§ **TASK PROMPT**:
Look through the listing below, and wherever a line has the string "strawberry", pull it out.

┌──

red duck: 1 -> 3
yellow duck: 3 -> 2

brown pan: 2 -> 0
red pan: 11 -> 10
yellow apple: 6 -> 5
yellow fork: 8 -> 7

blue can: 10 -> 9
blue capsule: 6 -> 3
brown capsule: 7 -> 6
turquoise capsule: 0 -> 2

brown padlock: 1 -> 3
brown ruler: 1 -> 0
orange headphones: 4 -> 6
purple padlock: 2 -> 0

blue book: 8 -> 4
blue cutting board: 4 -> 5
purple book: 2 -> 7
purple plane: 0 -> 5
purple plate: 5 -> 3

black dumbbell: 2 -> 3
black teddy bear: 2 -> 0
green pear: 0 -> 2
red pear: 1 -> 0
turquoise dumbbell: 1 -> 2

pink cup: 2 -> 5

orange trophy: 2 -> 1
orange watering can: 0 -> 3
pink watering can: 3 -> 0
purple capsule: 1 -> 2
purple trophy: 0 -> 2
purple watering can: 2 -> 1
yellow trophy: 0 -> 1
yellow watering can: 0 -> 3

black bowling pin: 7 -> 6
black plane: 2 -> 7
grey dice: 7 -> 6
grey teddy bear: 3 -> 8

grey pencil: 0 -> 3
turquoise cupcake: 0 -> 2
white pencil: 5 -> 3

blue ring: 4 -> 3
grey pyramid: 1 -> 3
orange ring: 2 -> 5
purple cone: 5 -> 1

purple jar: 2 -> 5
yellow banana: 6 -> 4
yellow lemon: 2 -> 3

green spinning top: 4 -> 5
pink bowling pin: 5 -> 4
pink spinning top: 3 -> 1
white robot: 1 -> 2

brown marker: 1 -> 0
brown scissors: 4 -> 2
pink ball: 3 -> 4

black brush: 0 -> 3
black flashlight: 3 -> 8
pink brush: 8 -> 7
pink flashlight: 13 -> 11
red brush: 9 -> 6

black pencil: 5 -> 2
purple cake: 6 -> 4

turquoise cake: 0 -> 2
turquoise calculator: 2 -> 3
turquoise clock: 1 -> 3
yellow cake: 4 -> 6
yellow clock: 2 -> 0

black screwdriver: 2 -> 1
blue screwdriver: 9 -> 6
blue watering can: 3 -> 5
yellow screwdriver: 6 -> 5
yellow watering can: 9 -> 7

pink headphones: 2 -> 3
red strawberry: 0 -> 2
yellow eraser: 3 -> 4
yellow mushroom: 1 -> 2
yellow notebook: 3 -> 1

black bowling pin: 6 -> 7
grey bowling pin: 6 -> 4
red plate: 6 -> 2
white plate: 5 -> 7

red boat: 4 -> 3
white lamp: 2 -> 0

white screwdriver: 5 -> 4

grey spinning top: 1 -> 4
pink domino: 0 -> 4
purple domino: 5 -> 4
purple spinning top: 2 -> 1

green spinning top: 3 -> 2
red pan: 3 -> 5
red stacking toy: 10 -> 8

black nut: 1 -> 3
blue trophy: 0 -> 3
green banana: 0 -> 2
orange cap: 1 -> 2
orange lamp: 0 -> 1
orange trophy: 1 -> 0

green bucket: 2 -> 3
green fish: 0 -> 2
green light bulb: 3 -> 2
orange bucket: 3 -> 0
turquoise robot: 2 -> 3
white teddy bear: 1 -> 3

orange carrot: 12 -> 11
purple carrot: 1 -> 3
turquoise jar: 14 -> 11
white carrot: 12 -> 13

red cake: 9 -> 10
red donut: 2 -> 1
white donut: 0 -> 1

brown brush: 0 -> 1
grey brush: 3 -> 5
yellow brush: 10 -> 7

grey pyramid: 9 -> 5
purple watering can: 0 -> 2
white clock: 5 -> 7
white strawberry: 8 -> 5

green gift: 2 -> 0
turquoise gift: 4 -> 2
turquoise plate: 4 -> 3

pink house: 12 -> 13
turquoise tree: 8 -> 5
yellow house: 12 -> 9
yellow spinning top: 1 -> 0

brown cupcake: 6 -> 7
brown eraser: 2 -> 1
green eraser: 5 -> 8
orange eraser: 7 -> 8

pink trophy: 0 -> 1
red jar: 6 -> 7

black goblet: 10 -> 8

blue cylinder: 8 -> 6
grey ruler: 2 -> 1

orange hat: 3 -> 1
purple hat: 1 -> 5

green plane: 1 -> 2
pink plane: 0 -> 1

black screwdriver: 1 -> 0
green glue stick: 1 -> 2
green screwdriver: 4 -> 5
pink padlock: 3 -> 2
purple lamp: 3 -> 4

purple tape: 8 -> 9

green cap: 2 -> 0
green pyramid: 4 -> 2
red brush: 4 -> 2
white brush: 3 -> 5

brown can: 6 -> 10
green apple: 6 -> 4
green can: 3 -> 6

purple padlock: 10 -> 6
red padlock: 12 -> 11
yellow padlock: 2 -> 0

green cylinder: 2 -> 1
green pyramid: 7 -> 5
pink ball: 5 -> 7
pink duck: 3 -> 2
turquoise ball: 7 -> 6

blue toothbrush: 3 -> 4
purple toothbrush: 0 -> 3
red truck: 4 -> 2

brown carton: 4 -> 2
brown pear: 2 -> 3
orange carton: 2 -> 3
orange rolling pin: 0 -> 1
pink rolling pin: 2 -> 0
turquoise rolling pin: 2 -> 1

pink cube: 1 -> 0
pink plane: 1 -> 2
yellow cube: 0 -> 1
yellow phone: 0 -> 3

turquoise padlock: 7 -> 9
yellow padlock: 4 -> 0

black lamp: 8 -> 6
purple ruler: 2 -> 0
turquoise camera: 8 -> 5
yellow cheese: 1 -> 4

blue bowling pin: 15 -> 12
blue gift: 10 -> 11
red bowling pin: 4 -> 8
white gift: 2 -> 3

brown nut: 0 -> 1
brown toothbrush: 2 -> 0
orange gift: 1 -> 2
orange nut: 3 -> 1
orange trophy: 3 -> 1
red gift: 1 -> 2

└──

§ **WRITTEN SOLUTION**:
red strawberry: 0 -> 2
white strawberry: 8 -> 5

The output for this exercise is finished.